[Exercise objective] Look through the entries for the string "DIGITS", and copy each line that holds it.

*** Opening of Records for this task ***

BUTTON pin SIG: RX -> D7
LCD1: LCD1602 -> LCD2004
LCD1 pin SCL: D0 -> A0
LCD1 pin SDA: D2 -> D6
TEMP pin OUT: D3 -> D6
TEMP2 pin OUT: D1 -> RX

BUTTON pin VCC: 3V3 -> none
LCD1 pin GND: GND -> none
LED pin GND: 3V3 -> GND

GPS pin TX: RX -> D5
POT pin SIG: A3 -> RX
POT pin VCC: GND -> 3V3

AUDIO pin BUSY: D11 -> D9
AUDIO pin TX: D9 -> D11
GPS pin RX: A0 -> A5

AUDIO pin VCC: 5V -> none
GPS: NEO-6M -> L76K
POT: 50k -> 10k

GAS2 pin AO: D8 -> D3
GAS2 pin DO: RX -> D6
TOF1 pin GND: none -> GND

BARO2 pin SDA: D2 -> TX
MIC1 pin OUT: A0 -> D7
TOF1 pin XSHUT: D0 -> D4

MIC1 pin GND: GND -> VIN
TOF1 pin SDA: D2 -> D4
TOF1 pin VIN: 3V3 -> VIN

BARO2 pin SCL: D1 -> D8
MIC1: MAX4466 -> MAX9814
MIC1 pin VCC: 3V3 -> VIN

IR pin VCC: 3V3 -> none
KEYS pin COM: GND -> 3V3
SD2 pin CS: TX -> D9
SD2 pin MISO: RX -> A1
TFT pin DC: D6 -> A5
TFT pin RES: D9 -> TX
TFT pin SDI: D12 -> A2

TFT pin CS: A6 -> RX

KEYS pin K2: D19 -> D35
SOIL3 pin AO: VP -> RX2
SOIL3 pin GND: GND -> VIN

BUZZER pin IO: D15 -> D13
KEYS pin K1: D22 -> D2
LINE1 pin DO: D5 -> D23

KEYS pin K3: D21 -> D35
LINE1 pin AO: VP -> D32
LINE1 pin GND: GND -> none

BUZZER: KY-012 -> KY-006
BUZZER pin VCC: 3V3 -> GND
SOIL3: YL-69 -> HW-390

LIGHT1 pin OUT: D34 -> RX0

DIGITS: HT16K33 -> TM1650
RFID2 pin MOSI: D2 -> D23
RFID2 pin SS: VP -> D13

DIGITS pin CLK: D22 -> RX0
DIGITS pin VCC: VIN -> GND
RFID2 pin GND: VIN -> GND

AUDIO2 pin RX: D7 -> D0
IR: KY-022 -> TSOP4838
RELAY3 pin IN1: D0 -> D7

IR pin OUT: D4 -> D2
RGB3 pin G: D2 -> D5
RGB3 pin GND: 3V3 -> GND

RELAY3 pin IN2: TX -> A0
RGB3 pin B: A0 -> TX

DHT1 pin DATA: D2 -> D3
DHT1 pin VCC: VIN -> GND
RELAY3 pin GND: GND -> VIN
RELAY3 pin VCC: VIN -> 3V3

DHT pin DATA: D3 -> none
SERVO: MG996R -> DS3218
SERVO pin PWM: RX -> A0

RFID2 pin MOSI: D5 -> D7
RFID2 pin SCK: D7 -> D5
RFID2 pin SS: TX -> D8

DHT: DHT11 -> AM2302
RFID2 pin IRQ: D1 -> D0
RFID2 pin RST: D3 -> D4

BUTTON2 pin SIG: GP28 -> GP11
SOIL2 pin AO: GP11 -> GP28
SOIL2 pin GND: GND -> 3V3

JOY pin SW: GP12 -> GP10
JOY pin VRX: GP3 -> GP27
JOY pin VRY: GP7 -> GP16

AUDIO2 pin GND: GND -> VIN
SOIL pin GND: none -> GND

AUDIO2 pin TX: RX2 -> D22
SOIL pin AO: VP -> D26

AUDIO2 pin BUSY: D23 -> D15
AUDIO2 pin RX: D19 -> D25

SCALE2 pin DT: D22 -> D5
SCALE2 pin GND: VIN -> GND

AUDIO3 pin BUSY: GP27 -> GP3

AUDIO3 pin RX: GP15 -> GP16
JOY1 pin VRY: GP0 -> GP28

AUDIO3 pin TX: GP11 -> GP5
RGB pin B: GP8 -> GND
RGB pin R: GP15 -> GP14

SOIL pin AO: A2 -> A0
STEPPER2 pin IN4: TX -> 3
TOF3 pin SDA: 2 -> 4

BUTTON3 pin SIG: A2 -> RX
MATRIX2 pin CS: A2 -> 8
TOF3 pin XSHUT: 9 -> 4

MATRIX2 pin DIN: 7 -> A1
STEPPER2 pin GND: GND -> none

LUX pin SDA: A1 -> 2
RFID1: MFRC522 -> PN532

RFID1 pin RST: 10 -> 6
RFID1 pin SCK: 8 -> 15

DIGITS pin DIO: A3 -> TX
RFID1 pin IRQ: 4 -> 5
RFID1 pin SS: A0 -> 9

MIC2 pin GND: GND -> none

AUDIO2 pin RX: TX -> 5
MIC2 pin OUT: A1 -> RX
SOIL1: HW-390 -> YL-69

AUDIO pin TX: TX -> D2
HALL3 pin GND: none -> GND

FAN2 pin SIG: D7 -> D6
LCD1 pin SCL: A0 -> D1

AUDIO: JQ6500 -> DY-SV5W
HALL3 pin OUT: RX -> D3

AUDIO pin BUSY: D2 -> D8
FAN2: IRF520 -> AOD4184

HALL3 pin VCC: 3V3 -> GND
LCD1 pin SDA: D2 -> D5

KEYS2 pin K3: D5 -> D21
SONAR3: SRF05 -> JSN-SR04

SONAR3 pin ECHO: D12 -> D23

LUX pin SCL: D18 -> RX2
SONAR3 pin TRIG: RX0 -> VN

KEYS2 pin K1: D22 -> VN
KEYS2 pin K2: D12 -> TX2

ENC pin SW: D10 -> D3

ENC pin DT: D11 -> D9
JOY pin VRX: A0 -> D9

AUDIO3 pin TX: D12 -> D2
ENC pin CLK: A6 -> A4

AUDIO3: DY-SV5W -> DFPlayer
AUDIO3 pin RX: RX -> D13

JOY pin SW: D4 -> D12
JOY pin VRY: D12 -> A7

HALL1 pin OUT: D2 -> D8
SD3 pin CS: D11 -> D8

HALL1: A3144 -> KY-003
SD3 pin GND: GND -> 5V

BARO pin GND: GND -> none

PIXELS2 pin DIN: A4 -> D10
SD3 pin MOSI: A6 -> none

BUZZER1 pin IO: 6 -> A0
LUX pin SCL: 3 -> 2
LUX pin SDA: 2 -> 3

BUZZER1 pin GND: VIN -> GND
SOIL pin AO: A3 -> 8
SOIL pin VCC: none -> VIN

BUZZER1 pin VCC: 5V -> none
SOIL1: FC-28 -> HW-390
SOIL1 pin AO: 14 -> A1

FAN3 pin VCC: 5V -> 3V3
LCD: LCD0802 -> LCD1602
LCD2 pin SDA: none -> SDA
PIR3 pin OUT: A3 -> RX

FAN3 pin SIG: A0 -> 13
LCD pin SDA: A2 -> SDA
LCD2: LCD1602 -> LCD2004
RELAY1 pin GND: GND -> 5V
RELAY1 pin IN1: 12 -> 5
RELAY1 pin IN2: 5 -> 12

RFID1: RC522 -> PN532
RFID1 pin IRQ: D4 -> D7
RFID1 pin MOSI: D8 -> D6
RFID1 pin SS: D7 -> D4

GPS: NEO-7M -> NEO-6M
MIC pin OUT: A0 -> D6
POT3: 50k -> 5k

*** Close of Records for this task ***

[Result of the exercise]
DIGITS: HT16K33 -> TM1650
DIGITS pin CLK: D22 -> RX0
DIGITS pin VCC: VIN -> GND
DIGITS pin DIO: A3 -> TX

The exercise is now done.